▶ [Work to complete]:
Report every line of the data below that contains the word "Nicosia", treating uppercase and lowercase letters as distinct.

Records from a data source
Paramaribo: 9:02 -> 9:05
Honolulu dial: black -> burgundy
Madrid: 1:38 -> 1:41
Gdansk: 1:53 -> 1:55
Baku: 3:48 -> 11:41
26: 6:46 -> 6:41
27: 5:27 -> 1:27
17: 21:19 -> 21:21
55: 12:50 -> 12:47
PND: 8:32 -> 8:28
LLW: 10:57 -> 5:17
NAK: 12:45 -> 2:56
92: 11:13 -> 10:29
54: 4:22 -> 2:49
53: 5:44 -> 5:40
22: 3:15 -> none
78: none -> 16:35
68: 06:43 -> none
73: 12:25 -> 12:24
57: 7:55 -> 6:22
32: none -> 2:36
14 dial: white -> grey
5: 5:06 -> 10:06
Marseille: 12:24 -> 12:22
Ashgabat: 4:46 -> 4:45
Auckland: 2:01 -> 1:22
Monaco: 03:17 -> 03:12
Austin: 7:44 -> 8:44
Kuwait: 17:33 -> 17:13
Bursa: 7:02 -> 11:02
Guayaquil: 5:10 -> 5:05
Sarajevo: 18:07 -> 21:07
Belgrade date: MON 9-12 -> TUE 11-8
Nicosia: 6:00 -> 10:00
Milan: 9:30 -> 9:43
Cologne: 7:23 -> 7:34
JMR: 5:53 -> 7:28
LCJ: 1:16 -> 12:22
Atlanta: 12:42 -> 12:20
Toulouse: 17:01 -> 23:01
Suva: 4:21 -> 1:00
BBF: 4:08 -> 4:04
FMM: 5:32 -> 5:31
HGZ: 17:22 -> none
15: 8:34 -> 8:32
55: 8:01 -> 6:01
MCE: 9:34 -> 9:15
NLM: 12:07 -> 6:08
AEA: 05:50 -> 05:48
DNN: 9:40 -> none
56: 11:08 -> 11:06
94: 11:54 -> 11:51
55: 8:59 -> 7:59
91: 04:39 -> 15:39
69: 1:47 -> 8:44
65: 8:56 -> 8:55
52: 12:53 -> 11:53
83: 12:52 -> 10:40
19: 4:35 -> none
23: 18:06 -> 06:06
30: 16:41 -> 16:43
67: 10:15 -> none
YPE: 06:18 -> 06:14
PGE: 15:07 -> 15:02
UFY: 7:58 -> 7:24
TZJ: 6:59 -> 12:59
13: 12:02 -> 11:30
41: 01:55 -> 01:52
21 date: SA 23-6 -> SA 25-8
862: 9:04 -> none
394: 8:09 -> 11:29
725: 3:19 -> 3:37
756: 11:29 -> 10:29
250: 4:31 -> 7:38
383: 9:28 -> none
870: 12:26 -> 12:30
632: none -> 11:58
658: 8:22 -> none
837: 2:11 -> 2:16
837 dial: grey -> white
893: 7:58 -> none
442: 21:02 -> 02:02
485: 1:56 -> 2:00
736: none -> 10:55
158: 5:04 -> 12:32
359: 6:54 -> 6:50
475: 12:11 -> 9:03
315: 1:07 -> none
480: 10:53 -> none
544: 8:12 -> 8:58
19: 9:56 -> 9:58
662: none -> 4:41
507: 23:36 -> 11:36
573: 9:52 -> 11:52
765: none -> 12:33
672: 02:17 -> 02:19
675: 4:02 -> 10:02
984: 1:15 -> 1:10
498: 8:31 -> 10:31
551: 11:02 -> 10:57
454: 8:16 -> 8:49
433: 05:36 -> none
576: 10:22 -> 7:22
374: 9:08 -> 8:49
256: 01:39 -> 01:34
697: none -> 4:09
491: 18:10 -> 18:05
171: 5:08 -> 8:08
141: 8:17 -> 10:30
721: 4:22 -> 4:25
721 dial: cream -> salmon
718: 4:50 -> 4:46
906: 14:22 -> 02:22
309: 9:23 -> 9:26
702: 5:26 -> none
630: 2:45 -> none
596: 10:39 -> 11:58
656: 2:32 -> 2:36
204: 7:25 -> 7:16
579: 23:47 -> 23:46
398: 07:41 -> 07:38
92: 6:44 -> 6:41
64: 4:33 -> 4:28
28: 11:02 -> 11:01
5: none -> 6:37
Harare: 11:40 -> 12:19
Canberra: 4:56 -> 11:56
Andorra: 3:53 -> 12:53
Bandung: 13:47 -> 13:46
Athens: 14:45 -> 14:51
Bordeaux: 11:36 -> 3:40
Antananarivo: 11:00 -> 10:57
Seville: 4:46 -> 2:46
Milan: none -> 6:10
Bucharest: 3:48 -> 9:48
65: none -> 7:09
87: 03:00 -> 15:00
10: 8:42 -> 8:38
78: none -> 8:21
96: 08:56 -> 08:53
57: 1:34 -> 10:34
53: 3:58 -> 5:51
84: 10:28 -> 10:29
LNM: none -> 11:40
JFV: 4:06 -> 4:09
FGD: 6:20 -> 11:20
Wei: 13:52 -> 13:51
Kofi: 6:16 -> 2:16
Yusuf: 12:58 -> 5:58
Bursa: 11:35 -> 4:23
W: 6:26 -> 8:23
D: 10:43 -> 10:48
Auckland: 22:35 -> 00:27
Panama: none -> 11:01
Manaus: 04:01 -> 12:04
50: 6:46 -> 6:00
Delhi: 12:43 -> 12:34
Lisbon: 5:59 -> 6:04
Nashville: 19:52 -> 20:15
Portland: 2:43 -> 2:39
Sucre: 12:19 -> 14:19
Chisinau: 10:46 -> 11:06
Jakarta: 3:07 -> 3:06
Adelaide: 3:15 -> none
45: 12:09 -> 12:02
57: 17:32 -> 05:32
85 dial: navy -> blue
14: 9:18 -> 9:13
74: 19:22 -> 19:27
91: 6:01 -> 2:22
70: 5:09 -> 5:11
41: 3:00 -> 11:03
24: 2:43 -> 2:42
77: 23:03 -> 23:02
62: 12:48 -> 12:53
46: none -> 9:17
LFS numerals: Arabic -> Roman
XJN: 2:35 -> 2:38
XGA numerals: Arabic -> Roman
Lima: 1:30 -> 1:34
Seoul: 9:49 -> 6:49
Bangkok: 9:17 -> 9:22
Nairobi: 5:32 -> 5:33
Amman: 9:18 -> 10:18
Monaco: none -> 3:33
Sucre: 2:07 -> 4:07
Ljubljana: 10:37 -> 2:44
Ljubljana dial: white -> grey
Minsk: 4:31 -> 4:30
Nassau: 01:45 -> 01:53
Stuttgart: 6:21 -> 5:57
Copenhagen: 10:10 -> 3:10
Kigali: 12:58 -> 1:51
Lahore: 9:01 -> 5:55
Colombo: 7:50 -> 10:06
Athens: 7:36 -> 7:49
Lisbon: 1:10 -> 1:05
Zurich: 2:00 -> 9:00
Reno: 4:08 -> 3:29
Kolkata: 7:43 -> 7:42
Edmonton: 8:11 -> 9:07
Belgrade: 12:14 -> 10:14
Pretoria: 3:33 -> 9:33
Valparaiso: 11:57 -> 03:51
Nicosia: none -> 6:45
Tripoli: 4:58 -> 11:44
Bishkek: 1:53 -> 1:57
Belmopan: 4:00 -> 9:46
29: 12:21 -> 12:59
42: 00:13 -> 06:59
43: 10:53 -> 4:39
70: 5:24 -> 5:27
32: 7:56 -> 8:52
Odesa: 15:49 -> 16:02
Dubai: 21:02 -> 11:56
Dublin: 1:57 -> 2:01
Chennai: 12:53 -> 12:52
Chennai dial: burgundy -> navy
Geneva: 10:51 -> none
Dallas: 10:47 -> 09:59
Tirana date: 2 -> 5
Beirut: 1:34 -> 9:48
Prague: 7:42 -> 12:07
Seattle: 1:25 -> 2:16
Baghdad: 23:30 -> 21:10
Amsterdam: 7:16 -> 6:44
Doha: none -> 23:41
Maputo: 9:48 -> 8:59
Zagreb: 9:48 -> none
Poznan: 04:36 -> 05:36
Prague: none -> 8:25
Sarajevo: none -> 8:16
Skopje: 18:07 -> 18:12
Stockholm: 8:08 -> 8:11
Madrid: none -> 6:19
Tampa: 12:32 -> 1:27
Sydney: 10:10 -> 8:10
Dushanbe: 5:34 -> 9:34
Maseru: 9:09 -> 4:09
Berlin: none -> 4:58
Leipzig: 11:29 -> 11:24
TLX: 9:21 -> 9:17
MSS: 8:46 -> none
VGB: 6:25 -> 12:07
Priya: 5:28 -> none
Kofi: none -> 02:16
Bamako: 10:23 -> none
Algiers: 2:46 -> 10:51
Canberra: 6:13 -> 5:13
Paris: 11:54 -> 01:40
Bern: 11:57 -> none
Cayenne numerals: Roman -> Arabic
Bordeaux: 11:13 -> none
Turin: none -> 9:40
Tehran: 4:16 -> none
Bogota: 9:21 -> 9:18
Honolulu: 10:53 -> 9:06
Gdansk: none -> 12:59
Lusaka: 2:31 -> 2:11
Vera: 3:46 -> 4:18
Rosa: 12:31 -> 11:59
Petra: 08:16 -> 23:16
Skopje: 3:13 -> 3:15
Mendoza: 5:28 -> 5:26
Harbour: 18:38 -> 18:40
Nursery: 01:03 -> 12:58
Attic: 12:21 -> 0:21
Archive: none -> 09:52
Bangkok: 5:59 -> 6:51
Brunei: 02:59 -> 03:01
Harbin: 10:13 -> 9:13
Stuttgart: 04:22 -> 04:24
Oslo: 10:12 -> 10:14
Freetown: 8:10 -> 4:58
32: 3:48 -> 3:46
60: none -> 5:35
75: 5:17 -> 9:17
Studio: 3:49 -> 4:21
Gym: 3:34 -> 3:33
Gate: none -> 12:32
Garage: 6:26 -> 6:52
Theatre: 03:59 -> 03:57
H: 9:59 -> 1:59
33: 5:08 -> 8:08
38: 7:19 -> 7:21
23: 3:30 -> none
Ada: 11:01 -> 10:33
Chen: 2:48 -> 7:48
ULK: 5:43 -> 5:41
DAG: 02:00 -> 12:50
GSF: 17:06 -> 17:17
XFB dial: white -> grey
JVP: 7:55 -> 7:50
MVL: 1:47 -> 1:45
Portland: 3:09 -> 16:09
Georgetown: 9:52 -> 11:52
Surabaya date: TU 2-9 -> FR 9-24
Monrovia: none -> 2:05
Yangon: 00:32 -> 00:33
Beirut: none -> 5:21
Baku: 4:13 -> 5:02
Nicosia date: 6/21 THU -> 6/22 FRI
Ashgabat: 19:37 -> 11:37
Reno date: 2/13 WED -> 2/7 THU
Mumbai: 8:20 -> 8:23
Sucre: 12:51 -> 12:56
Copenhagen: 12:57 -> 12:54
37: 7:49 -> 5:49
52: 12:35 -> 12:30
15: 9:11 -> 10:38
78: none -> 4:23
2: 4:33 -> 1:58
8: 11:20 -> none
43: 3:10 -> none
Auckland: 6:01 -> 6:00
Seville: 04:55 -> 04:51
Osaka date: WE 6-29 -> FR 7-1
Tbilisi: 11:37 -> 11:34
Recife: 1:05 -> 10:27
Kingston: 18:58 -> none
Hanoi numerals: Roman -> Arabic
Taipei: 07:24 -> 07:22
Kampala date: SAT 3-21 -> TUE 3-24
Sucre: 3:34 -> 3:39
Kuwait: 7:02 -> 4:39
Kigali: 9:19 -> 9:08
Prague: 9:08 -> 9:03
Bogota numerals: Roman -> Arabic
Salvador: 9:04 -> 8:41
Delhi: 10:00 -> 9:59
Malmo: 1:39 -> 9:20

▶ [Written answer]:
Nicosia: 6:00 -> 10:00
Nicosia: none -> 6:45
Nicosia date: 6/21 THU -> 6/22 FRI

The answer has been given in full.